- _WHAT THE EXERCISE ASKS_: Pictures stay out; everything else in the records is to be copied exactly.

- _RECORD EXCERPTS_:
------------------------

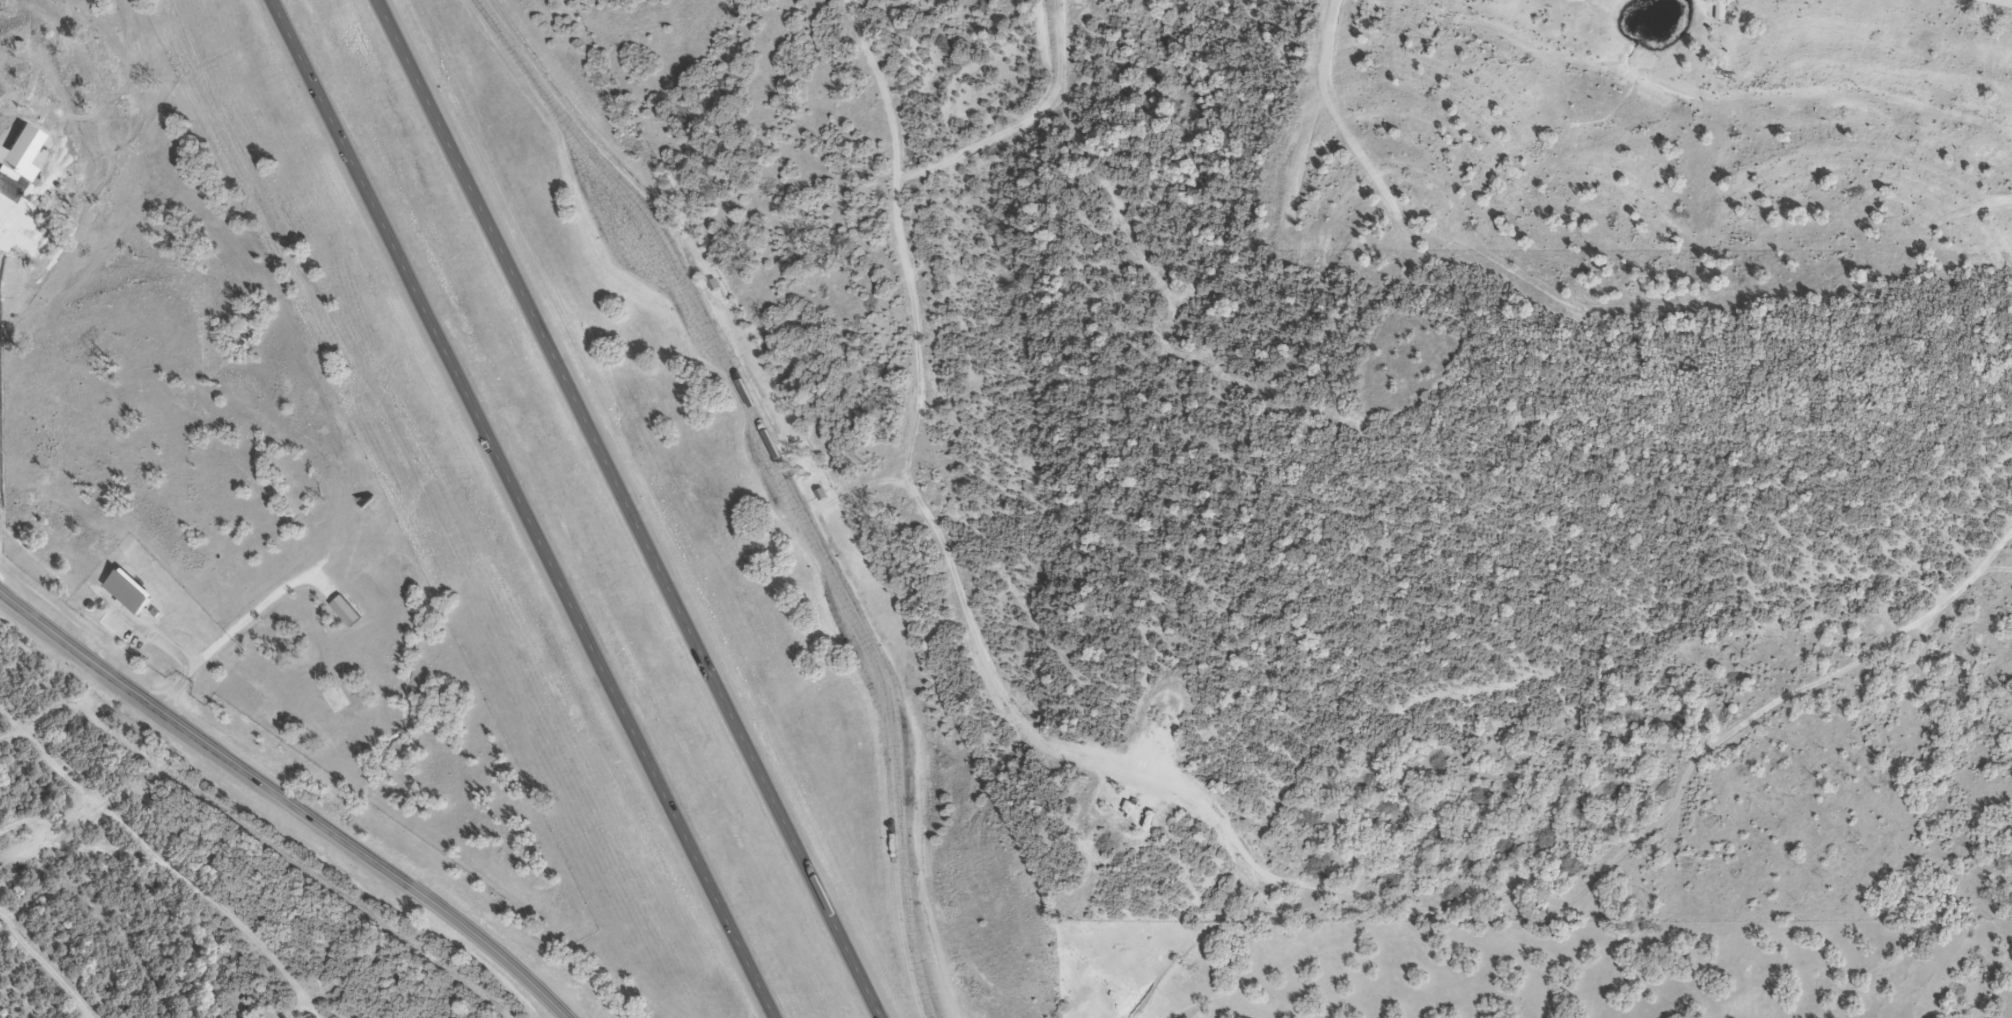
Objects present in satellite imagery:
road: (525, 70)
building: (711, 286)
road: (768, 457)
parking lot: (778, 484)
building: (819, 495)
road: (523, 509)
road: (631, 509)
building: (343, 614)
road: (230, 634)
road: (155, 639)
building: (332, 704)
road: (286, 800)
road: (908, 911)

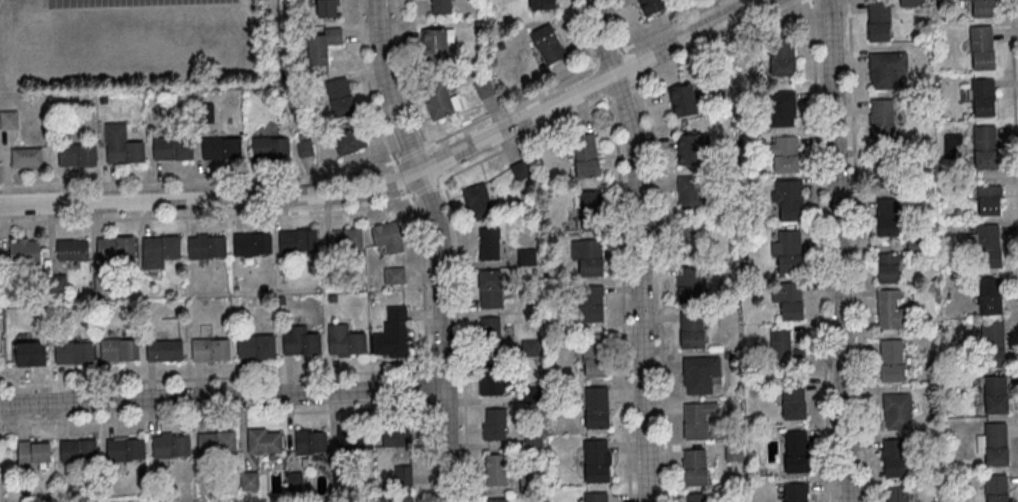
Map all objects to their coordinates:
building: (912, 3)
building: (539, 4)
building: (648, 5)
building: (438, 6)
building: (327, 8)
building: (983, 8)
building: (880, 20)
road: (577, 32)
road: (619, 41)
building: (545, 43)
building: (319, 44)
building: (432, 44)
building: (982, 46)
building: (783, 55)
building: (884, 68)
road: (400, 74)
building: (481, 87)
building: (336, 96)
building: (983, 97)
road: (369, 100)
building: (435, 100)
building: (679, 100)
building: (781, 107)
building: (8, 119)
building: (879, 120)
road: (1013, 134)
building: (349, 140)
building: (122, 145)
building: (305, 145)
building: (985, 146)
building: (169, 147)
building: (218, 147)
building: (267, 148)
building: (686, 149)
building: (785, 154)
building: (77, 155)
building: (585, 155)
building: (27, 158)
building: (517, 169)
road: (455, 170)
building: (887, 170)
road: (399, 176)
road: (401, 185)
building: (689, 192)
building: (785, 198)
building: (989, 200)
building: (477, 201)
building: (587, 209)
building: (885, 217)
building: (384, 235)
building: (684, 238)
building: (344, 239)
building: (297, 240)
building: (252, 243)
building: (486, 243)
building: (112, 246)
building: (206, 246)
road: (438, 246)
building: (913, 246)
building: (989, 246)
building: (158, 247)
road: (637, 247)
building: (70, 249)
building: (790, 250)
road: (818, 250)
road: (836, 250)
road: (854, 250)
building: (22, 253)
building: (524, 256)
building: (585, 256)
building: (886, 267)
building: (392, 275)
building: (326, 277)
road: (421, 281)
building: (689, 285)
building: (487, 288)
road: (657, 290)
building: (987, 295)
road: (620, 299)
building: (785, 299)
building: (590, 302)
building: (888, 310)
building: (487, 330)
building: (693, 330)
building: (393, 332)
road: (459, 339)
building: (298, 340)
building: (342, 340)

------------------------

- _SOLUTION FOR THIS EXERCISE_:
Objects present in satellite imagery:
road: (525, 70)
building: (711, 286)
road: (768, 457)
parking lot: (778, 484)
building: (819, 495)
road: (523, 509)
road: (631, 509)
building: (343, 614)
road: (230, 634)
road: (155, 639)
building: (332, 704)
road: (286, 800)
road: (908, 911)

Map all objects to their coordinates:
building: (912, 3)
building: (539, 4)
building: (648, 5)
building: (438, 6)
building: (327, 8)
building: (983, 8)
building: (880, 20)
road: (577, 32)
road: (619, 41)
building: (545, 43)
building: (319, 44)
building: (432, 44)
building: (982, 46)
building: (783, 55)
building: (884, 68)
road: (400, 74)
building: (481, 87)
building: (336, 96)
building: (983, 97)
road: (369, 100)
building: (435, 100)
building: (679, 100)
building: (781, 107)
building: (8, 119)
building: (879, 120)
road: (1013, 134)
building: (349, 140)
building: (122, 145)
building: (305, 145)
building: (985, 146)
building: (169, 147)
building: (218, 147)
building: (267, 148)
building: (686, 149)
building: (785, 154)
building: (77, 155)
building: (585, 155)
building: (27, 158)
building: (517, 169)
road: (455, 170)
building: (887, 170)
road: (399, 176)
road: (401, 185)
building: (689, 192)
building: (785, 198)
building: (989, 200)
building: (477, 201)
building: (587, 209)
building: (885, 217)
building: (384, 235)
building: (684, 238)
building: (344, 239)
building: (297, 240)
building: (252, 243)
building: (486, 243)
building: (112, 246)
building: (206, 246)
road: (438, 246)
building: (913, 246)
building: (989, 246)
building: (158, 247)
road: (637, 247)
building: (70, 249)
building: (790, 250)
road: (818, 250)
road: (836, 250)
road: (854, 250)
building: (22, 253)
building: (524, 256)
building: (585, 256)
building: (886, 267)
building: (392, 275)
building: (326, 277)
road: (421, 281)
building: (689, 285)
building: (487, 288)
road: (657, 290)
building: (987, 295)
road: (620, 299)
building: (785, 299)
building: (590, 302)
building: (888, 310)
building: (487, 330)
building: (693, 330)
building: (393, 332)
road: (459, 339)
building: (298, 340)
building: (342, 340)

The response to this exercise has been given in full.